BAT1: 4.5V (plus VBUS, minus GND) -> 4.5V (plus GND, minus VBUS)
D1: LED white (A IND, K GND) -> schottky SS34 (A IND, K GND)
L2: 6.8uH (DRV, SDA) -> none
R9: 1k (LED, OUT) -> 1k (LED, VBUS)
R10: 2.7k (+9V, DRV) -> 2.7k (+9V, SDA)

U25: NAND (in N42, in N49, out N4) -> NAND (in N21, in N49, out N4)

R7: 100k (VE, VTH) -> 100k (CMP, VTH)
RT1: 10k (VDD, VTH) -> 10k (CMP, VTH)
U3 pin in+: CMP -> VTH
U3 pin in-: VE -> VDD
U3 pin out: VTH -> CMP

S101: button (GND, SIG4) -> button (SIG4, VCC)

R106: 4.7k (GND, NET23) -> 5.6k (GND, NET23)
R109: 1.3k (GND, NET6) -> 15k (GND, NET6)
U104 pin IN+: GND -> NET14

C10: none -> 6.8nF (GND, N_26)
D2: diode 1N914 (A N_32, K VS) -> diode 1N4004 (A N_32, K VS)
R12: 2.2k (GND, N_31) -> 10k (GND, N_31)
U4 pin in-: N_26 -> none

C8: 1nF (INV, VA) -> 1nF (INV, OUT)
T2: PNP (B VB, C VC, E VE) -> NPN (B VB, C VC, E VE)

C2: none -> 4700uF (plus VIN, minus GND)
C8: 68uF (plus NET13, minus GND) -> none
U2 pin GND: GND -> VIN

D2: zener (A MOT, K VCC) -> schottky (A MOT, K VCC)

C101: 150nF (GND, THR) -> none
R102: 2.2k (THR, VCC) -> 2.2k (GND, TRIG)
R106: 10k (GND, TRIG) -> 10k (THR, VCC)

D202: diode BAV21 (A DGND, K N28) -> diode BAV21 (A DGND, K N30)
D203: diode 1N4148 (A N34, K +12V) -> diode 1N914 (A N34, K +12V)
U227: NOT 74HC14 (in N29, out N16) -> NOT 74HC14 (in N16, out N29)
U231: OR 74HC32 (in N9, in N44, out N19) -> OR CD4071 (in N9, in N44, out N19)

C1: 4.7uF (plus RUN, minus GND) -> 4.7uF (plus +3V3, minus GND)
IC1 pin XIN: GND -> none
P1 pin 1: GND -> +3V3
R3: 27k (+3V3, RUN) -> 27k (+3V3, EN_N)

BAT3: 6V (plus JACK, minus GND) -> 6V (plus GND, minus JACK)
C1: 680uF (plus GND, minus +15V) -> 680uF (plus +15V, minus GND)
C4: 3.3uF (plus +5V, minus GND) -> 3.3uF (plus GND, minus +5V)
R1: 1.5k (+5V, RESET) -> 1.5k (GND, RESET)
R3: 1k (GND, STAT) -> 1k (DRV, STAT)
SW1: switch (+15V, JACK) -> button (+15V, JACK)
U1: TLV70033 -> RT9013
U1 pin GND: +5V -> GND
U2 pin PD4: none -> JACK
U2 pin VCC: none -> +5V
##############################
• EXERCISE BRIEF
All lines from the beginning of the material above through the one with "R106: 4.7k (GND, NET23) -> 5.6k (GND, NET23)" need to be returned exactly; please return those and only those.

• PROBLEM SOLUTION
BAT1: 4.5V (plus VBUS, minus GND) -> 4.5V (plus GND, minus VBUS)
D1: LED white (A IND, K GND) -> schottky SS34 (A IND, K GND)
L2: 6.8uH (DRV, SDA) -> none
R9: 1k (LED, OUT) -> 1k (LED, VBUS)
R10: 2.7k (+9V, DRV) -> 2.7k (+9V, SDA)

U25: NAND (in N42, in N49, out N4) -> NAND (in N21, in N49, out N4)

R7: 100k (VE, VTH) -> 100k (CMP, VTH)
RT1: 10k (VDD, VTH) -> 10k (CMP, VTH)
U3 pin in+: CMP -> VTH
U3 pin in-: VE -> VDD
U3 pin out: VTH -> CMP

S101: button (GND, SIG4) -> button (SIG4, VCC)

R106: 4.7k (GND, NET23) -> 5.6k (GND, NET23)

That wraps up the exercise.